PROBLEM STATEMENT —
Convert all of the data below into a JSON list of strings, one string per line, omitting blank lines and the picture placeholder lines.

(A block of data)
——

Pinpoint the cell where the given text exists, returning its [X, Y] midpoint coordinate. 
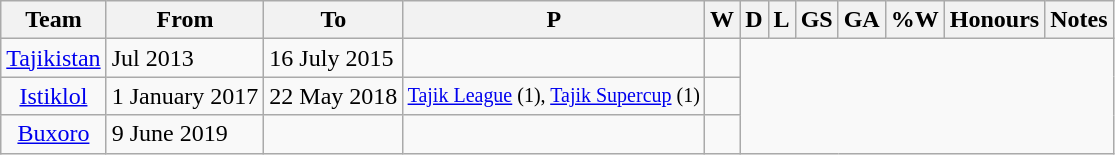
Team [54, 20]
Honours [994, 20]
From [185, 20]
Notes [1079, 20]
GA [862, 20]
1 January 2017 [185, 96]
Istiklol [54, 96]
Buxoro [54, 134]
D [754, 20]
Tajikistan [54, 58]
%W [914, 20]
L [782, 20]
P [554, 20]
W [722, 20]
22 May 2018 [334, 96]
16 July 2015 [334, 58]
9 June 2019 [185, 134]
To [334, 20]
GS [816, 20]
Tajik League (1), Tajik Supercup (1) [554, 96]
Jul 2013 [185, 58]
Scan for the cell matching the given text and deliver its (X, Y) coordinate at center. 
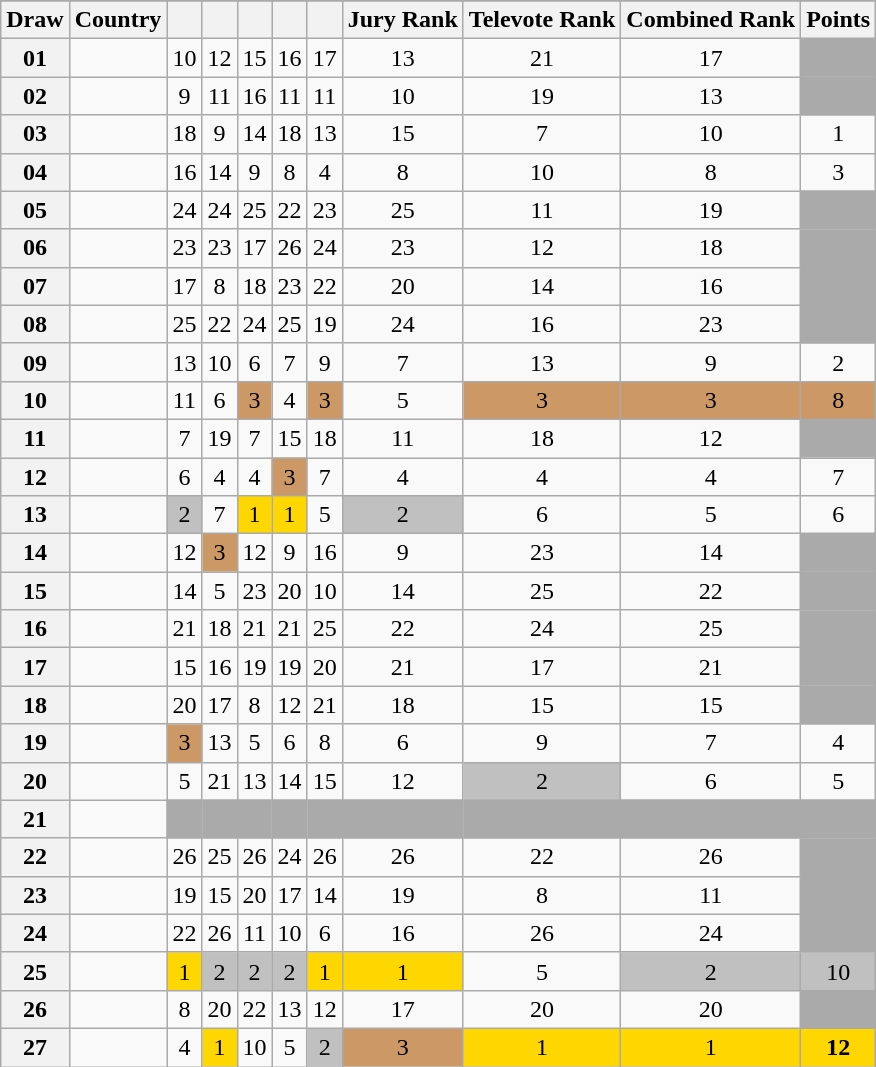
Jury Rank (402, 20)
07 (35, 286)
Draw (35, 20)
02 (35, 96)
Points (838, 20)
05 (35, 210)
09 (35, 362)
Combined Rank (711, 20)
Televote Rank (542, 20)
03 (35, 134)
08 (35, 324)
Country (118, 20)
27 (35, 1047)
01 (35, 58)
04 (35, 172)
06 (35, 248)
Return the (X, Y) coordinate for the center point of the cell that contains the specified text.  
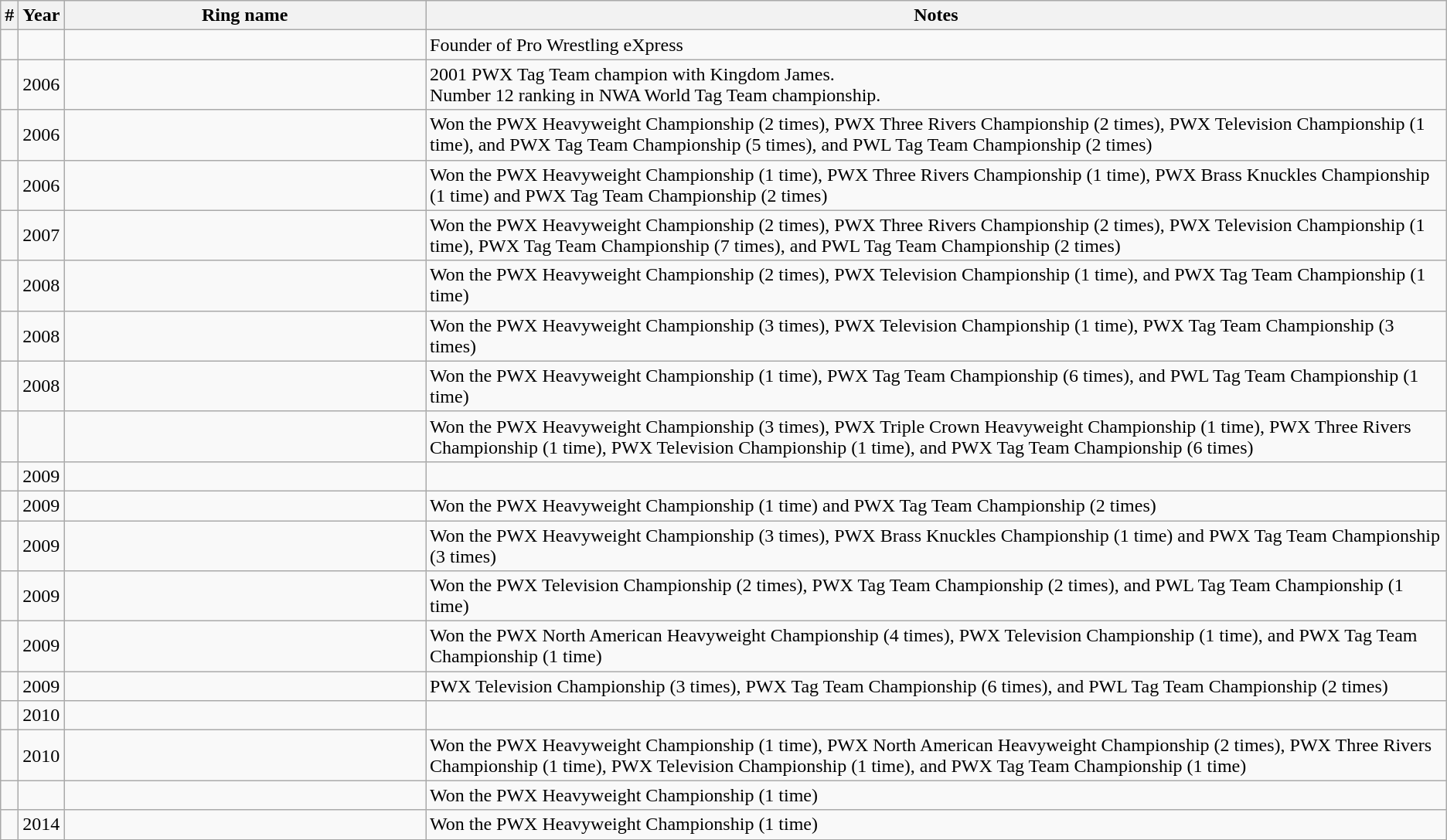
2001 PWX Tag Team champion with Kingdom James.Number 12 ranking in NWA World Tag Team championship. (935, 85)
Won the PWX North American Heavyweight Championship (4 times), PWX Television Championship (1 time), and PWX Tag Team Championship (1 time) (935, 646)
2014 (42, 825)
PWX Television Championship (3 times), PWX Tag Team Championship (6 times), and PWL Tag Team Championship (2 times) (935, 686)
Won the PWX Heavyweight Championship (1 time), PWX Tag Team Championship (6 times), and PWL Tag Team Championship (1 time) (935, 386)
Won the PWX Heavyweight Championship (2 times), PWX Television Championship (1 time), and PWX Tag Team Championship (1 time) (935, 286)
# (9, 15)
Notes (935, 15)
Won the PWX Heavyweight Championship (3 times), PWX Television Championship (1 time), PWX Tag Team Championship (3 times) (935, 335)
Won the PWX Heavyweight Championship (3 times), PWX Brass Knuckles Championship (1 time) and PWX Tag Team Championship (3 times) (935, 546)
2007 (42, 235)
Founder of Pro Wrestling eXpress (935, 45)
Ring name (245, 15)
Won the PWX Heavyweight Championship (1 time) and PWX Tag Team Championship (2 times) (935, 506)
Year (42, 15)
Won the PWX Television Championship (2 times), PWX Tag Team Championship (2 times), and PWL Tag Team Championship (1 time) (935, 597)
Find where the given text appears and provide that cell's center as [X, Y] coordinate. 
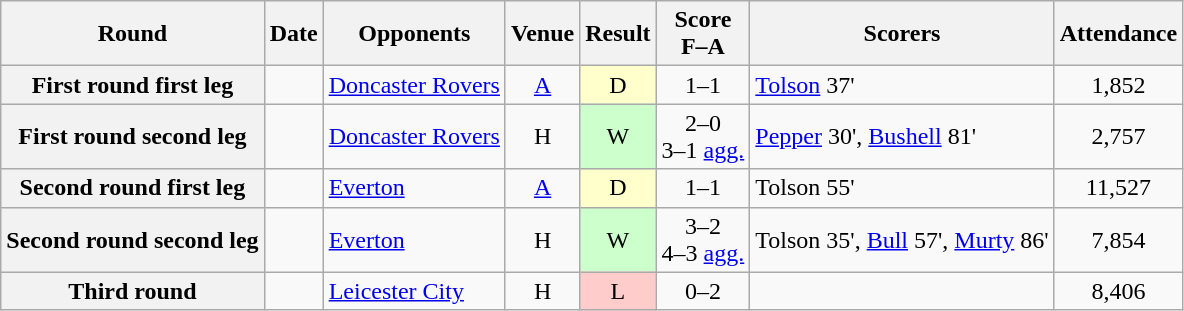
Venue [542, 34]
First round first leg [132, 85]
Tolson 37' [902, 85]
Scorers [902, 34]
First round second leg [132, 136]
Date [294, 34]
L [618, 291]
Round [132, 34]
Tolson 35', Bull 57', Murty 86' [902, 240]
Result [618, 34]
ScoreF–A [703, 34]
Leicester City [414, 291]
Opponents [414, 34]
Second round first leg [132, 188]
3–24–3 agg. [703, 240]
Attendance [1118, 34]
Pepper 30', Bushell 81' [902, 136]
11,527 [1118, 188]
0–2 [703, 291]
7,854 [1118, 240]
2,757 [1118, 136]
2–03–1 agg. [703, 136]
Second round second leg [132, 240]
Third round [132, 291]
8,406 [1118, 291]
Tolson 55' [902, 188]
1,852 [1118, 85]
Pinpoint the cell where the given text exists, returning its (X, Y) midpoint coordinate. 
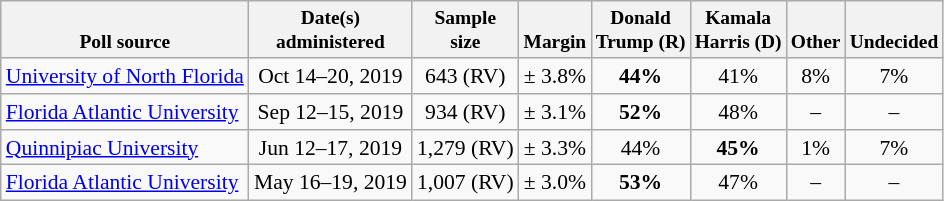
1,279 (RV) (466, 148)
643 (RV) (466, 76)
± 3.0% (555, 183)
Sep 12–15, 2019 (330, 112)
Quinnipiac University (125, 148)
Date(s)administered (330, 30)
Poll source (125, 30)
41% (738, 76)
1% (816, 148)
47% (738, 183)
934 (RV) (466, 112)
52% (640, 112)
Margin (555, 30)
± 3.8% (555, 76)
May 16–19, 2019 (330, 183)
Other (816, 30)
Oct 14–20, 2019 (330, 76)
8% (816, 76)
Samplesize (466, 30)
± 3.1% (555, 112)
KamalaHarris (D) (738, 30)
1,007 (RV) (466, 183)
Undecided (894, 30)
DonaldTrump (R) (640, 30)
53% (640, 183)
University of North Florida (125, 76)
48% (738, 112)
± 3.3% (555, 148)
45% (738, 148)
Jun 12–17, 2019 (330, 148)
For the text-containing cell, return its midpoint in [X, Y] coordinate format. 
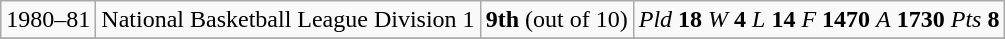
National Basketball League Division 1 [288, 20]
1980–81 [48, 20]
Pld 18 W 4 L 14 F 1470 A 1730 Pts 8 [819, 20]
9th (out of 10) [556, 20]
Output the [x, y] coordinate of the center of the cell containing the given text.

——

RESPONSE TO THE TASK —
[
  "Pinpoint the cell where the given text exists, returning its [X, Y] midpoint coordinate. ",
  "Team [54, 20]",
  "Honours [994, 20]",
  "From [185, 20]",
  "Notes [1079, 20]",
  "GA [862, 20]",
  "1 January 2017 [185, 96]",
  "Istiklol [54, 96]",
  "Buxoro [54, 134]",
  "D [754, 20]",
  "Tajikistan [54, 58]",
  "%W [914, 20]",
  "L [782, 20]",
  "P [554, 20]",
  "W [722, 20]",
  "22 May 2018 [334, 96]",
  "16 July 2015 [334, 58]",
  "9 June 2019 [185, 134]",
  "To [334, 20]",
  "GS [816, 20]",
  "Tajik League (1), Tajik Supercup (1) [554, 96]",
  "Jul 2013 [185, 58]",
  "Scan for the cell matching the given text and deliver its (X, Y) coordinate at center. ",
  "Jury Rank (402, 20)",
  "07 (35, 286)",
  "Draw (35, 20)",
  "02 (35, 96)",
  "Points (838, 20)",
  "05 (35, 210)",
  "09 (35, 362)",
  "Combined Rank (711, 20)",
  "Televote Rank (542, 20)",
  "03 (35, 134)",
  "08 (35, 324)",
  "Country (118, 20)",
  "27 (35, 1047)",
  "01 (35, 58)",
  "04 (35, 172)",
  "06 (35, 248)",
  "Return the (X, Y) coordinate for the center point of the cell that contains the specified text.  ",
  "2001 PWX Tag Team champion with Kingdom James.Number 12 ranking in NWA World Tag Team championship. (935, 85)",
  "Won the PWX North American Heavyweight Championship (4 times), PWX Television Championship (1 time), and PWX Tag Team Championship (1 time) (935, 646)",
  "2014 (42, 825)",
  "PWX Television Championship (3 times), PWX Tag Team Championship (6 times), and PWL Tag Team Championship (2 times) (935, 686)",
  "Won the PWX Heavyweight Championship (1 time), PWX Tag Team Championship (6 times), and PWL Tag Team Championship (1 time) (935, 386)",
  "Won the PWX Heavyweight Championship (2 times), PWX Television Championship (1 time), and PWX Tag Team Championship (1 time) (935, 286)",
  "# (9, 15)",
  "Notes (935, 15)",
  "Won the PWX Heavyweight Championship (3 times), PWX Television Championship (1 time), PWX Tag Team Championship (3 times) (935, 335)",
  "Won the PWX Heavyweight Championship (3 times), PWX Brass Knuckles Championship (1 time) and PWX Tag Team Championship (3 times) (935, 546)",
  "2007 (42, 235)",
  "Founder of Pro Wrestling eXpress (935, 45)",
  "Ring name (245, 15)",
  "Won the PWX Heavyweight Championship (1 time) and PWX Tag Team Championship (2 times) (935, 506)",
  "Year (42, 15)",
  "Won the PWX Television Championship (2 times), PWX Tag Team Championship (2 times), and PWL Tag Team Championship (1 time) (935, 597)",
  "Find where the given text appears and provide that cell's center as [X, Y] coordinate. ",
  "Venue [542, 34]",
  "First round first leg [132, 85]",
  "Tolson 37' [902, 85]",
  "Scorers [902, 34]",
  "First round second leg [132, 136]",
  "Date [294, 34]",
  "L [618, 291]",
  "Round [132, 34]",
  "Tolson 35', Bull 57', Murty 86' [902, 240]",
  "Result [618, 34]",
  "ScoreF–A [703, 34]",
  "Leicester City [414, 291]",
  "Opponents [414, 34]",
  "Second round first leg [132, 188]",
  "3–24–3 agg. [703, 240]",
  "Attendance [1118, 34]",
  "Pepper 30', Bushell 81' [902, 136]",
  "11,527 [1118, 188]",
  "0–2 [703, 291]",
  "7,854 [1118, 240]",
  "2,757 [1118, 136]",
  "2–03–1 agg. [703, 136]",
  "Second round second leg [132, 240]",
  "Third round [132, 291]",
  "8,406 [1118, 291]",
  "Tolson 55' [902, 188]",
  "1,852 [1118, 85]",
  "Pinpoint the cell where the given text exists, returning its (X, Y) midpoint coordinate. ",
  "1,279 (RV) (466, 148)",
  "643 (RV) (466, 76)",
  "± 3.0% (555, 183)",
  "Sep 12–15, 2019 (330, 112)",
  "Quinnipiac University (125, 148)",
  "Date(s)administered (330, 30)",
  "Poll source (125, 30)",
  "41% (738, 76)",
  "1% (816, 148)",
  "47% (738, 183)",
  "934 (RV) (466, 112)",
  "52% (640, 112)",
  "Margin (555, 30)",
  "± 3.8% (555, 76)",
  "May 16–19, 2019 (330, 183)",
  "Other (816, 30)",
  "Oct 14–20, 2019 (330, 76)",
  "8% (816, 76)",
  "Samplesize (466, 30)",
  "± 3.1% (555, 112)",
  "KamalaHarris (D) (738, 30)",
  "1,007 (RV) (466, 183)",
  "Undecided (894, 30)",
  "DonaldTrump (R) (640, 30)",
  "53% (640, 183)",
  "University of North Florida (125, 76)",
  "48% (738, 112)",
  "± 3.3% (555, 148)",
  "45% (738, 148)",
  "Jun 12–17, 2019 (330, 148)",
  "For the text-containing cell, return its midpoint in [X, Y] coordinate format. ",
  "National Basketball League Division 1 [288, 20]",
  "1980–81 [48, 20]",
  "Pld 18 W 4 L 14 F 1470 A 1730 Pts 8 [819, 20]",
  "9th (out of 10) [556, 20]",
  "Output the [x, y] coordinate of the center of the cell containing the given text."
]